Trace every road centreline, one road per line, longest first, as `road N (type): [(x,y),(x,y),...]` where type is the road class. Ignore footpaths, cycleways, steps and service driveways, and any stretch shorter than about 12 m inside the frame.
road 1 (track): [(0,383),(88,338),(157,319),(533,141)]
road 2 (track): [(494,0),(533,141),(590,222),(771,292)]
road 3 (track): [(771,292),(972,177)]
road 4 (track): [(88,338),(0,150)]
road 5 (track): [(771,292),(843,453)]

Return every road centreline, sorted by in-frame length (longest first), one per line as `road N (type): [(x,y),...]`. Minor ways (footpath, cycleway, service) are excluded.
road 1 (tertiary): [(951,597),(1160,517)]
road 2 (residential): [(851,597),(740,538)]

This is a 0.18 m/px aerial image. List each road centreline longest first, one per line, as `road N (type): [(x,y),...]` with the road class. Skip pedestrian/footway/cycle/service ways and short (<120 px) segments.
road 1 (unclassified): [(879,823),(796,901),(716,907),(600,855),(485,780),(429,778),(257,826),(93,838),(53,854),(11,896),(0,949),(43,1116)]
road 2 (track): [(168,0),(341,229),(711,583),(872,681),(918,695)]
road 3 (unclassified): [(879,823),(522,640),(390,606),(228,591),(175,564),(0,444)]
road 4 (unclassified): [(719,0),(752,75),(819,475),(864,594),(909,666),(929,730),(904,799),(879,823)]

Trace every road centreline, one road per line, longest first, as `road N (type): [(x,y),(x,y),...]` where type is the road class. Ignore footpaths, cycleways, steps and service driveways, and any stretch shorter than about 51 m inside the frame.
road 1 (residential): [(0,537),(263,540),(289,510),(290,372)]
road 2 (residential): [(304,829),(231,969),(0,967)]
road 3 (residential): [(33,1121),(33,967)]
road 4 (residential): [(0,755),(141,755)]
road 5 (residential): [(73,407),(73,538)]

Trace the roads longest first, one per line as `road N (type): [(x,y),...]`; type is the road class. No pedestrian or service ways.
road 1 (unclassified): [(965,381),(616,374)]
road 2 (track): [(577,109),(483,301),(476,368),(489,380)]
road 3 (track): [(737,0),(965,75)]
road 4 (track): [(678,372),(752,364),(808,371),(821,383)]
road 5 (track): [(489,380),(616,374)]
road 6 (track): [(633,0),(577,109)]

# Task requirements:
Reproduce precisely the span of lines that begins at the line containing "This is a 0.18" and ends with the last line of the listing.

# Exercise result:
This is a 0.18 m/px aerial image. List each road centreline longest first, one per line, as `road N (type): [(x,y),...]` with the road class. Skip pedestrian/footway/cycle/service ways and short (<120 px) segments.
road 1 (unclassified): [(879,823),(796,901),(716,907),(600,855),(485,780),(429,778),(257,826),(93,838),(53,854),(11,896),(0,949),(43,1116)]
road 2 (track): [(168,0),(341,229),(711,583),(872,681),(918,695)]
road 3 (unclassified): [(879,823),(522,640),(390,606),(228,591),(175,564),(0,444)]
road 4 (unclassified): [(719,0),(752,75),(819,475),(864,594),(909,666),(929,730),(904,799),(879,823)]

Trace every road centreline, one road per line, longest first, as `road N (type): [(x,y),(x,y),...]` where type is the road class. Ignore footpaths, cycleways, steps and service driveways, and any stretch shorter than about 51 m inside the frame.
road 1 (residential): [(0,537),(263,540),(289,510),(290,372)]
road 2 (residential): [(304,829),(231,969),(0,967)]
road 3 (residential): [(33,1121),(33,967)]
road 4 (residential): [(0,755),(141,755)]
road 5 (residential): [(73,407),(73,538)]

Trace the roads longest first, one per line as `road N (type): [(x,y),...]`; type is the road class. No pedestrian or service ways.
road 1 (unclassified): [(965,381),(616,374)]
road 2 (track): [(577,109),(483,301),(476,368),(489,380)]
road 3 (track): [(737,0),(965,75)]
road 4 (track): [(678,372),(752,364),(808,371),(821,383)]
road 5 (track): [(489,380),(616,374)]
road 6 (track): [(633,0),(577,109)]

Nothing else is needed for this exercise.